◆ What the task requires ◆
From the line containing "J2 pin 2: IND -> 0V" through the last line of the entries, set down every line exactly and add nothing.

==== Exercise data ====

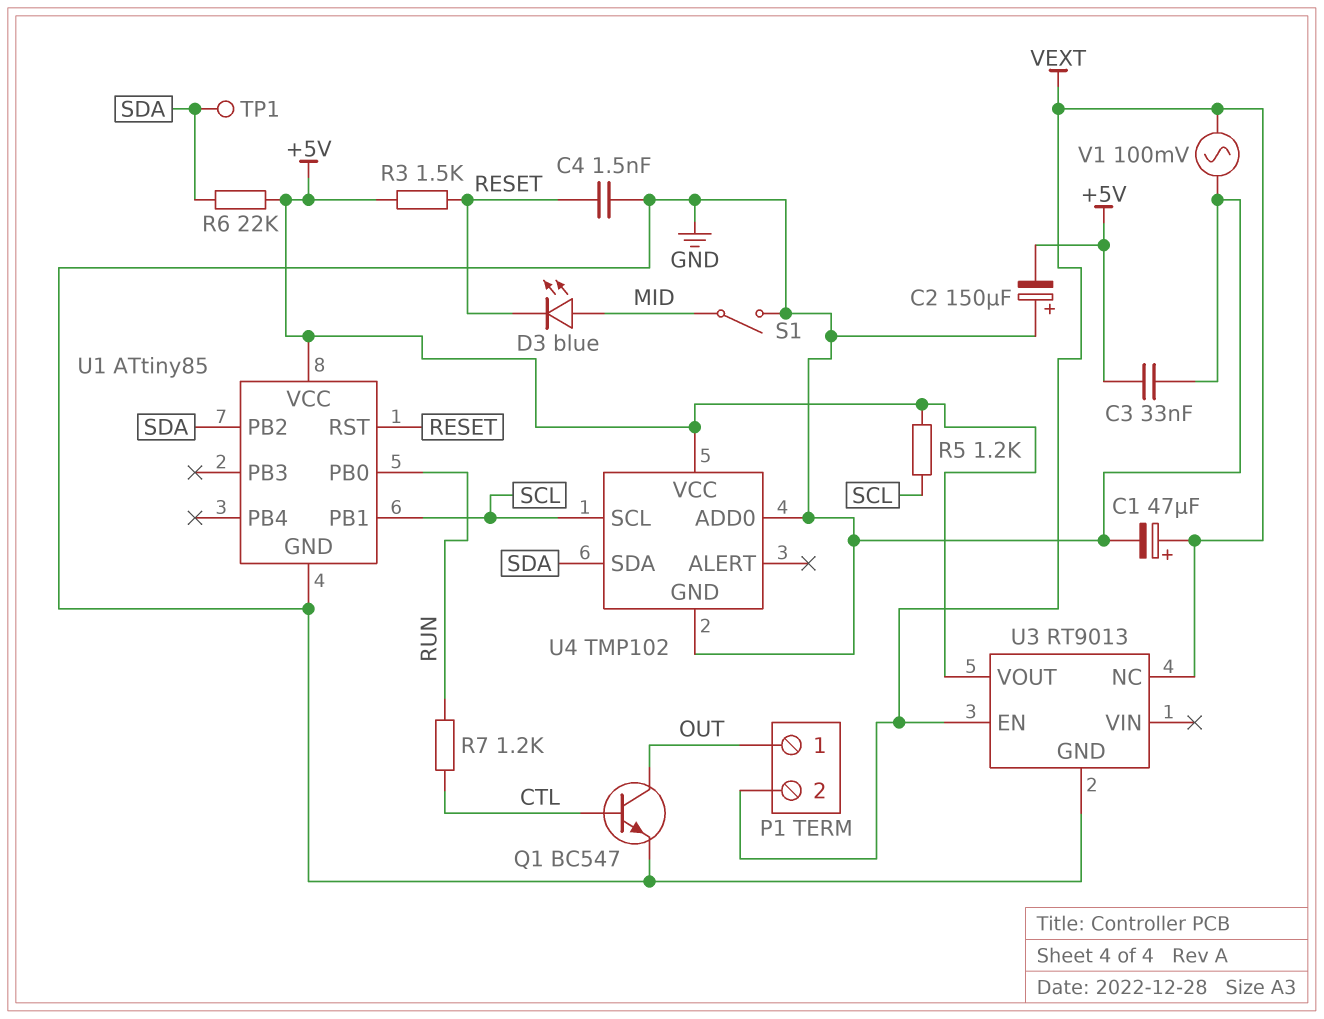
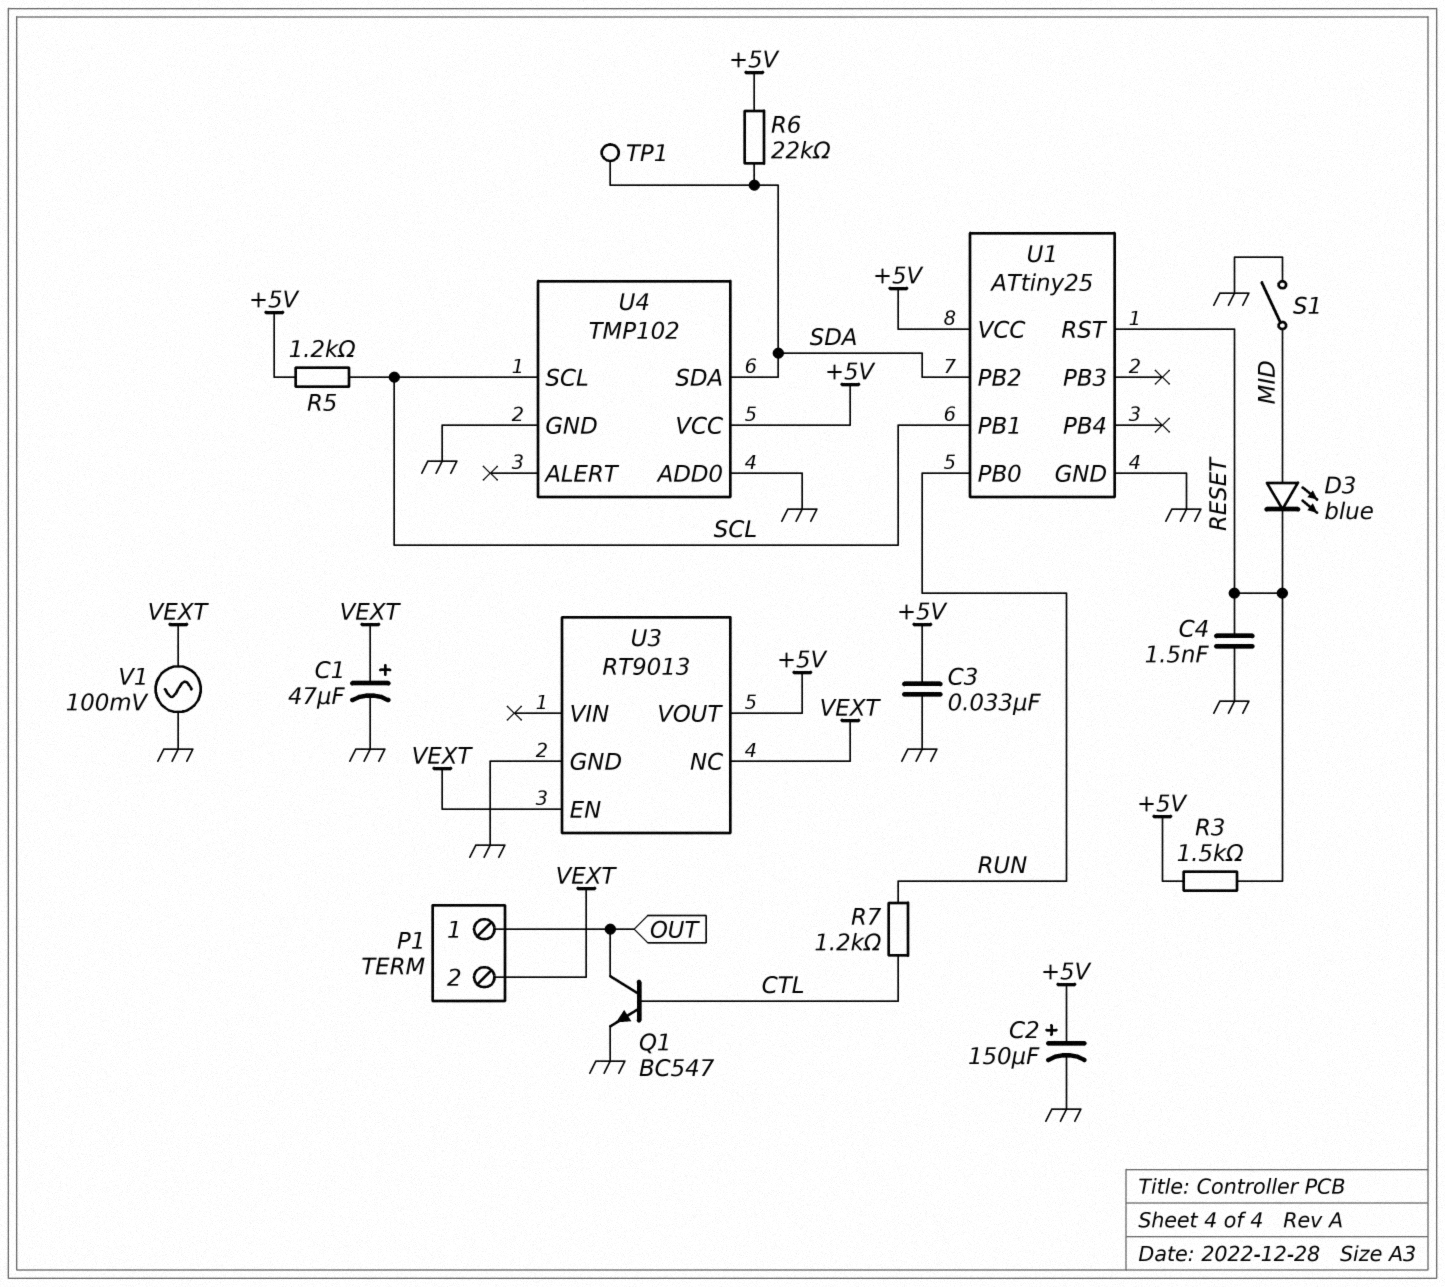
C2: 150uF (plus GND, minus +5V) -> 150uF (plus +5V, minus GND)
U1: ATtiny85 -> ATtiny25

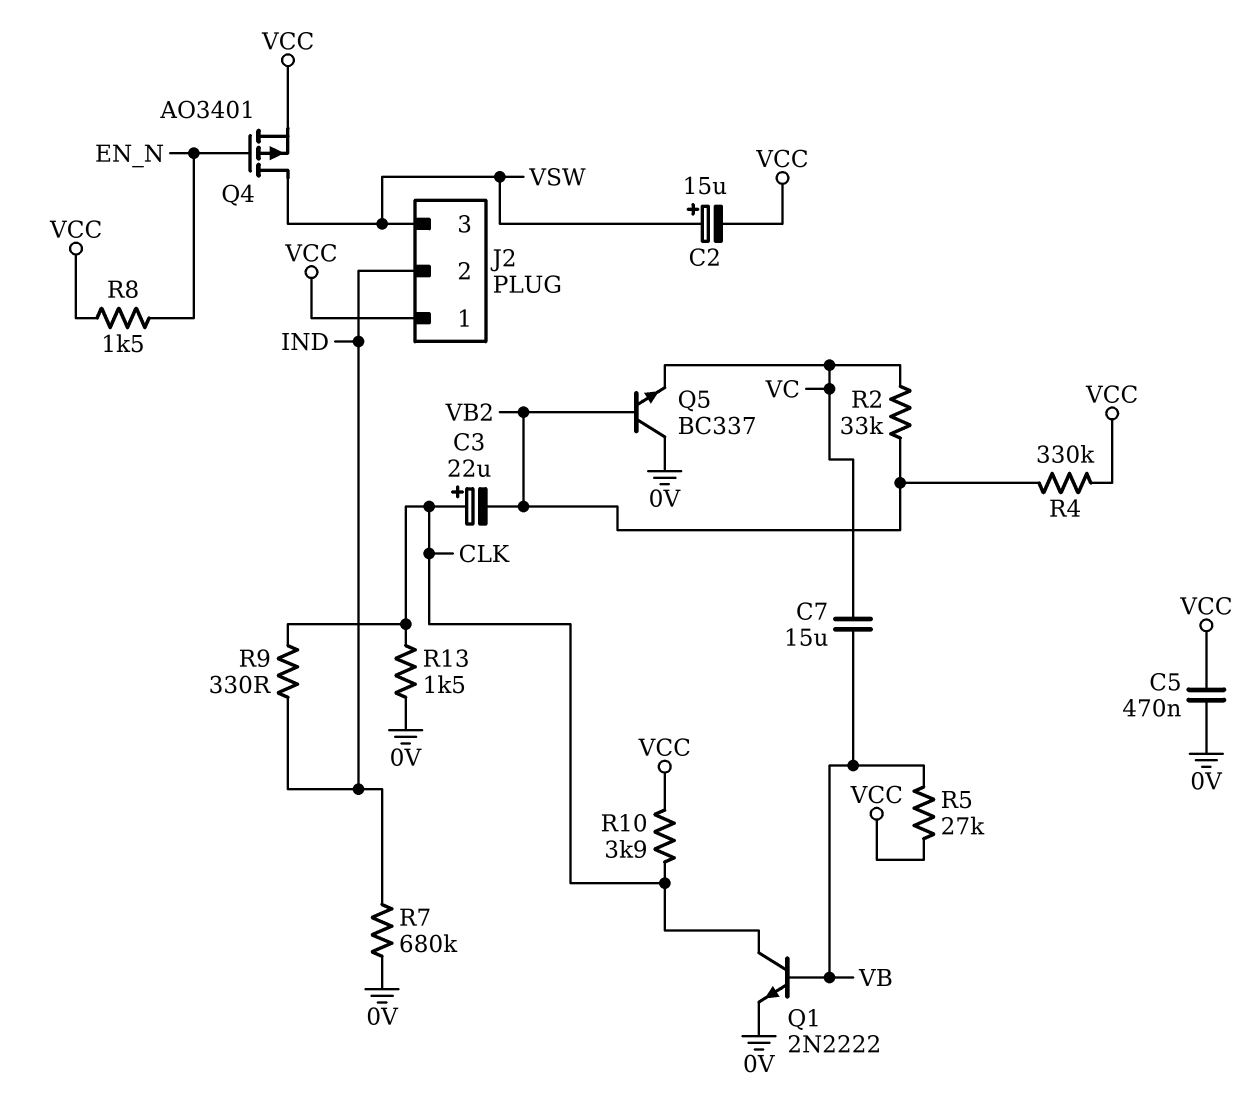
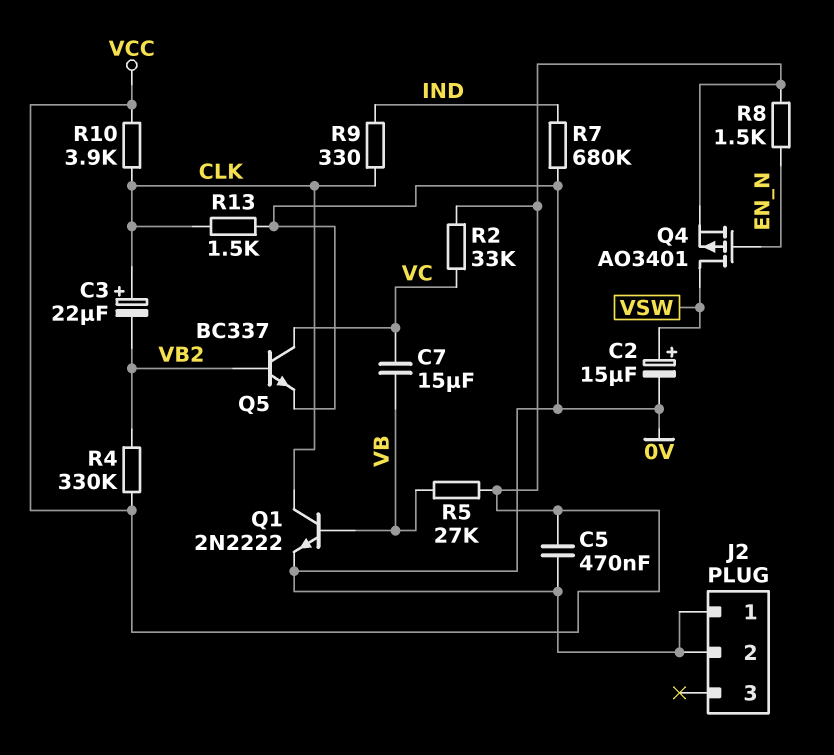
C2: 15uF (plus VSW, minus VCC) -> 15uF (plus VSW, minus 0V)
J2 pin 1: VCC -> 0V
J2 pin 2: IND -> 0V
J2 pin 3: VSW -> none
Q5: NPN BC337 (B VB2, C 0V, E VC) -> NPN BC337 (B VB2, C VC, E 0V)
R2: 33k (VB2, VC) -> 33k (VC, VCC)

====

◆ Output of the exercise ◆
J2 pin 2: IND -> 0V
J2 pin 3: VSW -> none
Q5: NPN BC337 (B VB2, C 0V, E VC) -> NPN BC337 (B VB2, C VC, E 0V)
R2: 33k (VB2, VC) -> 33k (VC, VCC)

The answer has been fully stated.